Every line with the string "plus" in it belongs in your answer, so copy them all from the data.
:: Given records
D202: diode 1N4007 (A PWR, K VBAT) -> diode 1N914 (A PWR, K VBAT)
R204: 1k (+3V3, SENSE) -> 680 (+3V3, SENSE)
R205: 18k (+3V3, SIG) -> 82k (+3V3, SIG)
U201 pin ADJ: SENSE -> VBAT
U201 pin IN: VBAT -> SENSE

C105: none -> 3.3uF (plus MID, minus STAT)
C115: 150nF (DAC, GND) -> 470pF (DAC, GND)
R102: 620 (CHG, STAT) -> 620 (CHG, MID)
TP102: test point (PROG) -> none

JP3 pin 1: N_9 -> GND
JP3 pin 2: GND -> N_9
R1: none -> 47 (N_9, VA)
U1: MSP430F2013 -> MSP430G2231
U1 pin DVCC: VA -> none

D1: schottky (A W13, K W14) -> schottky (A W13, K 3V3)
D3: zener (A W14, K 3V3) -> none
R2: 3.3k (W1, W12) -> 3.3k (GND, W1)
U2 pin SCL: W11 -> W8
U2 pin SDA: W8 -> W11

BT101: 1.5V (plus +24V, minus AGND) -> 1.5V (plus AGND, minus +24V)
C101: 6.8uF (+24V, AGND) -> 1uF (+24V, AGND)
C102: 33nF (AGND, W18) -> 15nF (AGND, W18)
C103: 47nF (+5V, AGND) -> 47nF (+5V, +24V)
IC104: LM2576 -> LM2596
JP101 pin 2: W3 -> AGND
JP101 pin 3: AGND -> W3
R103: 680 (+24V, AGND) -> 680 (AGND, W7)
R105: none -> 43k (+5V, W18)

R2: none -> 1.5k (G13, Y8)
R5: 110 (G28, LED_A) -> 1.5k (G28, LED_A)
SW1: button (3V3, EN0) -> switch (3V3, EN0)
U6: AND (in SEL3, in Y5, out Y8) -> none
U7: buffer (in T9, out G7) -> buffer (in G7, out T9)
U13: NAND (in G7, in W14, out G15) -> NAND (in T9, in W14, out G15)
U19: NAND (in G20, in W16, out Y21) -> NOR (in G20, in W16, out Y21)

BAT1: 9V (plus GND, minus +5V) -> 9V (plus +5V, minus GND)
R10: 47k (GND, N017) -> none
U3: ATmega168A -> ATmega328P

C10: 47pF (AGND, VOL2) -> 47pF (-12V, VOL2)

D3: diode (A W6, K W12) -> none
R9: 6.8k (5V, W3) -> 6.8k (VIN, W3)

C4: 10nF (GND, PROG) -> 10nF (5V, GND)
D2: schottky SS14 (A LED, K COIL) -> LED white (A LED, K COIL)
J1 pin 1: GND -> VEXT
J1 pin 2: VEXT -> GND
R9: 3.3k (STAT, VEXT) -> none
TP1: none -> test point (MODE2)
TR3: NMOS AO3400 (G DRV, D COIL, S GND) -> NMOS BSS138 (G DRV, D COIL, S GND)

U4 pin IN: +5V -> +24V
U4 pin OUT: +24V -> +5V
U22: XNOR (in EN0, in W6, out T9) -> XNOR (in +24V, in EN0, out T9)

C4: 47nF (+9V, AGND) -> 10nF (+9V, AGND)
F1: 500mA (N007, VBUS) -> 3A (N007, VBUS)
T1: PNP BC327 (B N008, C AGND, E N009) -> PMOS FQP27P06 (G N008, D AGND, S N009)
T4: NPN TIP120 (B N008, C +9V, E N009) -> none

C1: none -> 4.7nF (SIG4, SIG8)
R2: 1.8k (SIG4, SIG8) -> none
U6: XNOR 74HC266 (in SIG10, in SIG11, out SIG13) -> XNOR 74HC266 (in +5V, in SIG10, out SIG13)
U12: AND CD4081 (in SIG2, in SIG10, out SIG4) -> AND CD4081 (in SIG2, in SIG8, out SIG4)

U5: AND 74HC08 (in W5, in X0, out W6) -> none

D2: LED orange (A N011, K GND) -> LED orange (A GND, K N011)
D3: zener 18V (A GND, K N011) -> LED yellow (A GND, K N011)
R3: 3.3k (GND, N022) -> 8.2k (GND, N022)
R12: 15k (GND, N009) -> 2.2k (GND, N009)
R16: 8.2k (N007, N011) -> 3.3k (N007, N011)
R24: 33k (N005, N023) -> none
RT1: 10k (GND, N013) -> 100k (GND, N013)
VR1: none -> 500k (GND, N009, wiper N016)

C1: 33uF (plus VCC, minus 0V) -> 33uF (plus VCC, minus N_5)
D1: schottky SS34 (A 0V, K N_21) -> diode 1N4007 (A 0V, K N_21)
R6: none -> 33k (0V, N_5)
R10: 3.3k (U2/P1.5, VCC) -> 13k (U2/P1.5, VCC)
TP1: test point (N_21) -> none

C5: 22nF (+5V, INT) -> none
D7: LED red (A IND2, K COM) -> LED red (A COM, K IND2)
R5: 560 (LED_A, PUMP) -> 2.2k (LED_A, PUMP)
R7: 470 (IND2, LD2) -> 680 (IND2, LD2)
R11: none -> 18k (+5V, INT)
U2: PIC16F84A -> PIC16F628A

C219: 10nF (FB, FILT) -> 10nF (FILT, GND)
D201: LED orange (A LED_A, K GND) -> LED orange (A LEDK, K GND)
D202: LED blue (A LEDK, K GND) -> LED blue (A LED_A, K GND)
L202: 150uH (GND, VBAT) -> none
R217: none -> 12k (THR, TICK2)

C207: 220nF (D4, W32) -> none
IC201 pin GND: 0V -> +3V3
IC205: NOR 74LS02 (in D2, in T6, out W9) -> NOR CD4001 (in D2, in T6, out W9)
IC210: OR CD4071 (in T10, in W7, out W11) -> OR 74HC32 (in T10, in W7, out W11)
::::
* Worked solution
C105: none -> 3.3uF (plus MID, minus STAT)
BT101: 1.5V (plus +24V, minus AGND) -> 1.5V (plus AGND, minus +24V)
BAT1: 9V (plus GND, minus +5V) -> 9V (plus +5V, minus GND)
C1: 33uF (plus VCC, minus 0V) -> 33uF (plus VCC, minus N_5)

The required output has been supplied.